#### Provided material ####
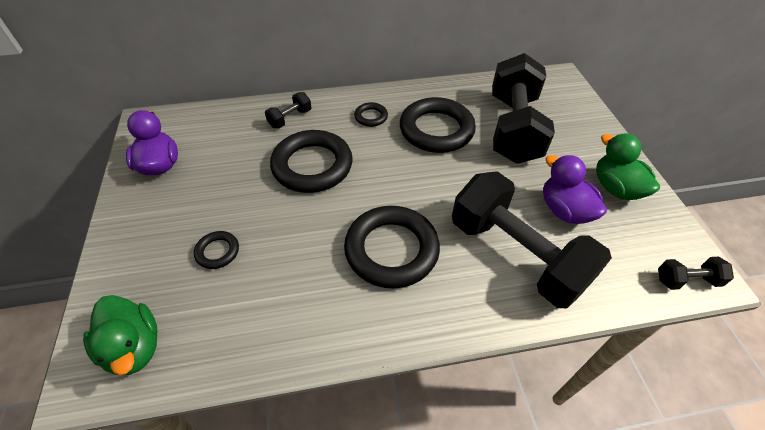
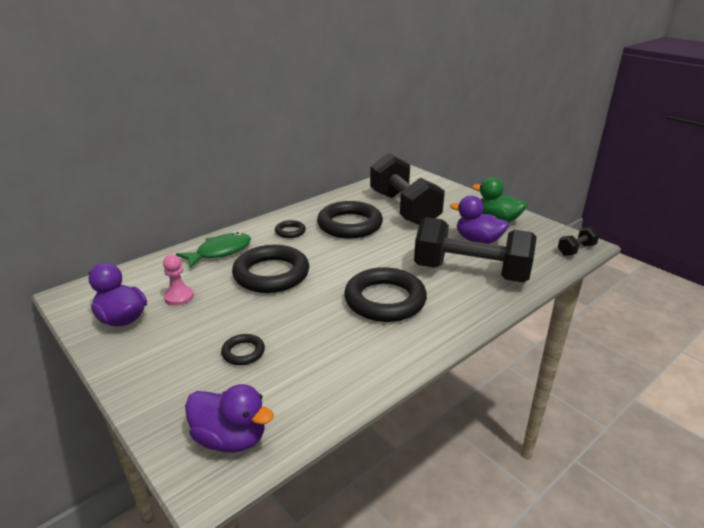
camera: 30 degrees left, 20 degrees down
(134, 347) = (230, 438): green duck -> purple duck
(218, 159) = (179, 297): none -> pink pawn
(290, 118) = (220, 252): black dumbbell -> green fish

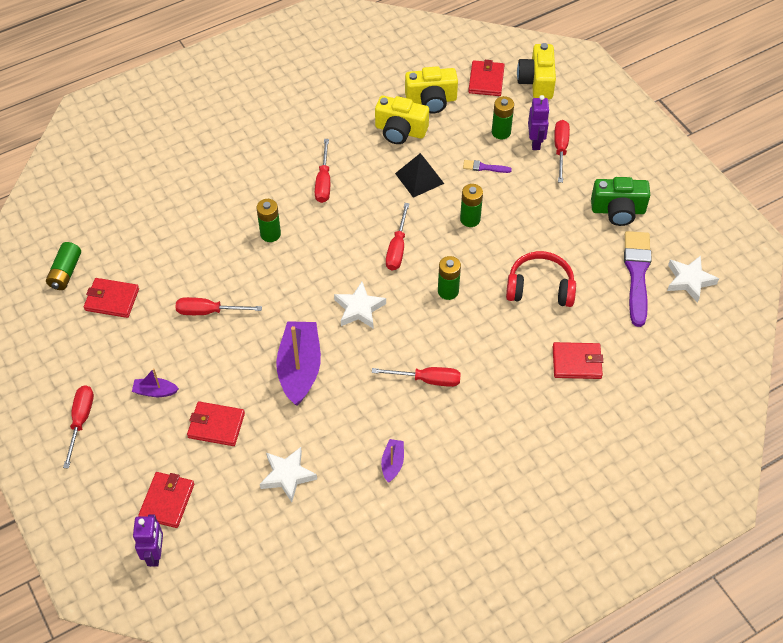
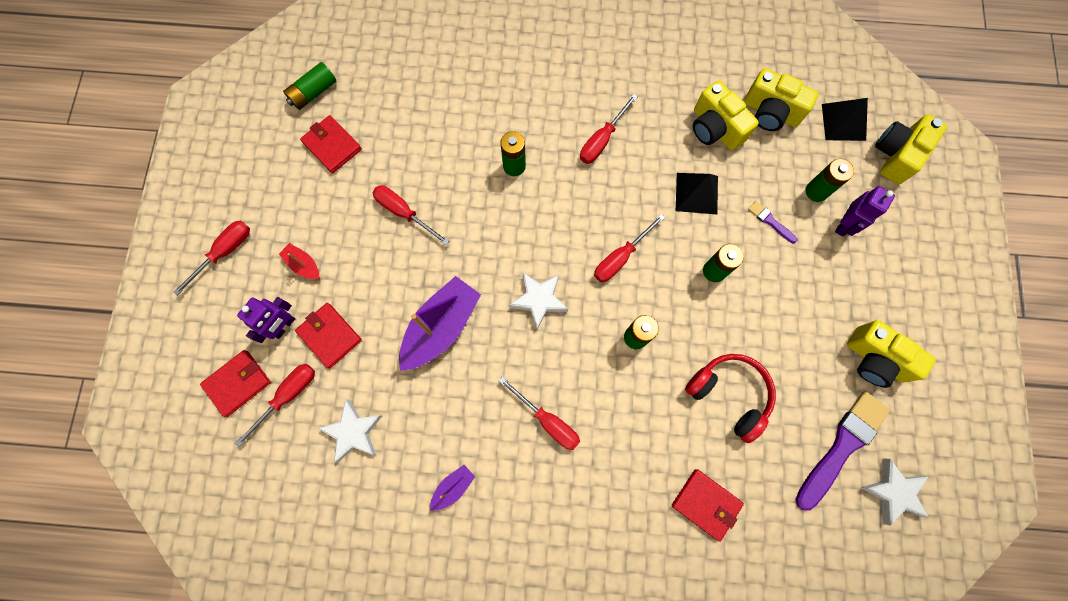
camera: 35 degrees right, 20 degrees up
(155, 391) = (303, 264): purple boat -> red boat
(155, 554) = (192, 429): purple robot -> purple robot (284, 326)
(486, 80) = (843, 122): red wallet -> black pyramid
(560, 149) = (865, 249): red screwdriver -> red screwdriver (288, 396)
(618, 210) = (875, 359): green camera -> yellow camera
####
● **Aim of the task**
Without any pictures, retype the records above exactly.

● **Result of the task**
camera: 30 degrees left, 20 degrees down
(134, 347) = (230, 438): green duck -> purple duck
(218, 159) = (179, 297): none -> pink pawn
(290, 118) = (220, 252): black dumbbell -> green fish

camera: 35 degrees right, 20 degrees up
(155, 391) = (303, 264): purple boat -> red boat
(155, 554) = (192, 429): purple robot -> purple robot (284, 326)
(486, 80) = (843, 122): red wallet -> black pyramid
(560, 149) = (865, 249): red screwdriver -> red screwdriver (288, 396)
(618, 210) = (875, 359): green camera -> yellow camera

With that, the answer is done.